The answer must be an exact copy of the lines from the one containing "C9: 27pF (GND, NET12) -> none" through the last line of the records, with no pictures.

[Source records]
* * * *

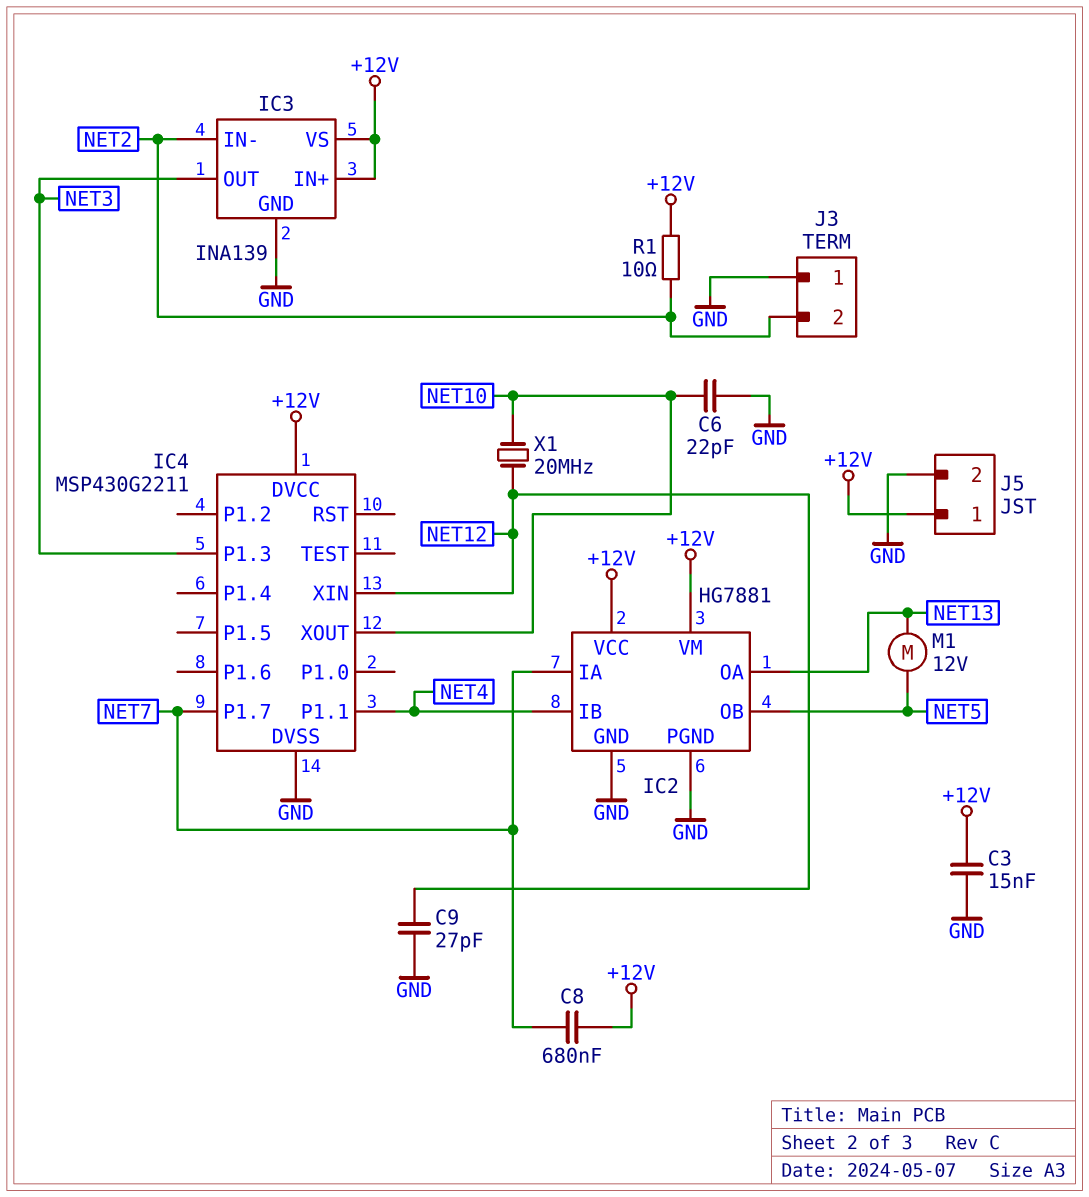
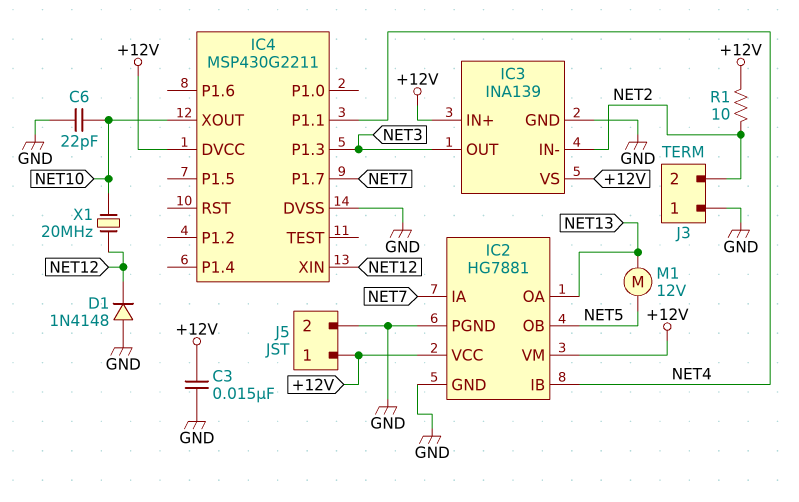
C8: 680nF (+12V, NET7) -> none
C9: 27pF (GND, NET12) -> none
D1: none -> diode 1N4148 (A GND, K NET12)

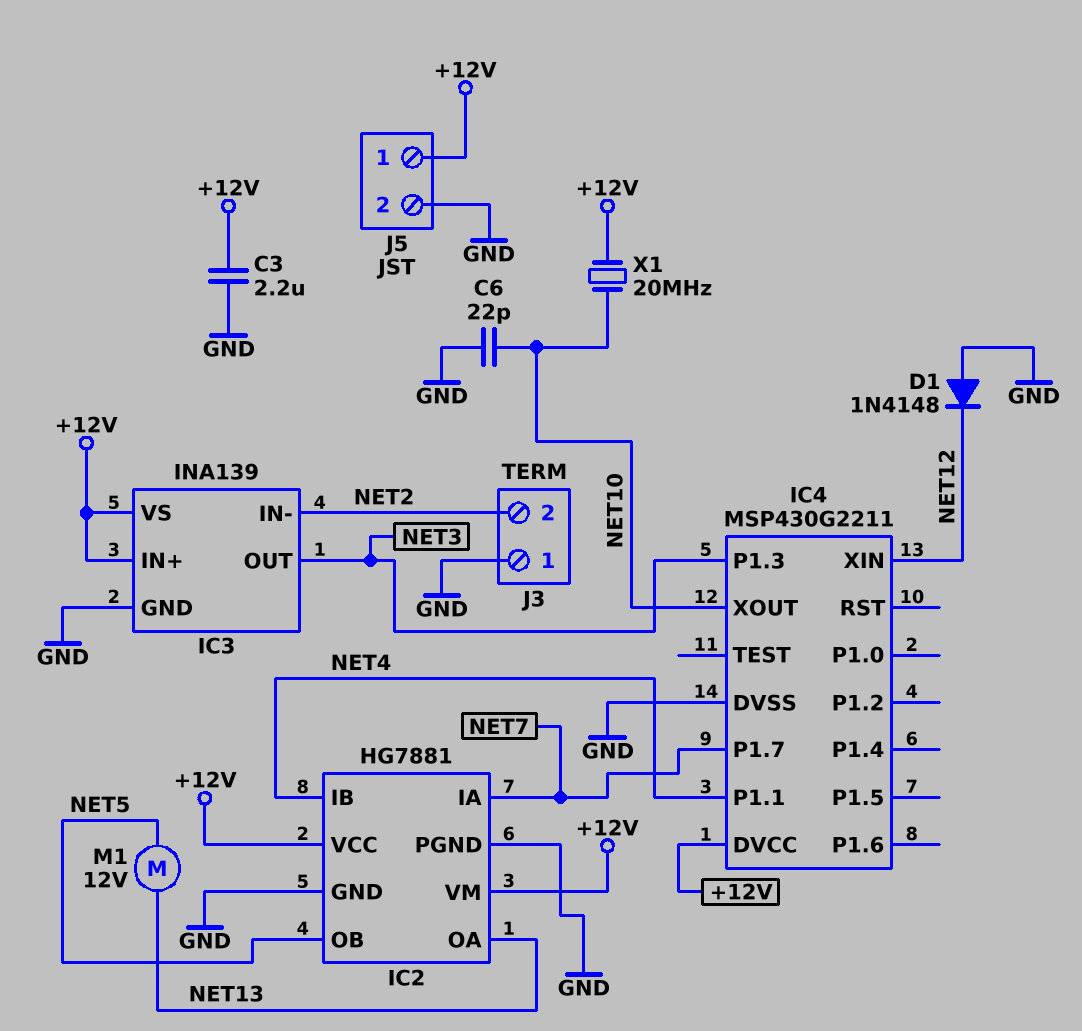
C3: 15nF (+12V, GND) -> 2.2uF (+12V, GND)
R1: 10 (+12V, NET2) -> none
X1: 20MHz (NET10, NET12) -> 20MHz (+12V, NET10)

* * * *

◆ Task response
C9: 27pF (GND, NET12) -> none
D1: none -> diode 1N4148 (A GND, K NET12)

C3: 15nF (+12V, GND) -> 2.2uF (+12V, GND)
R1: 10 (+12V, NET2) -> none
X1: 20MHz (NET10, NET12) -> 20MHz (+12V, NET10)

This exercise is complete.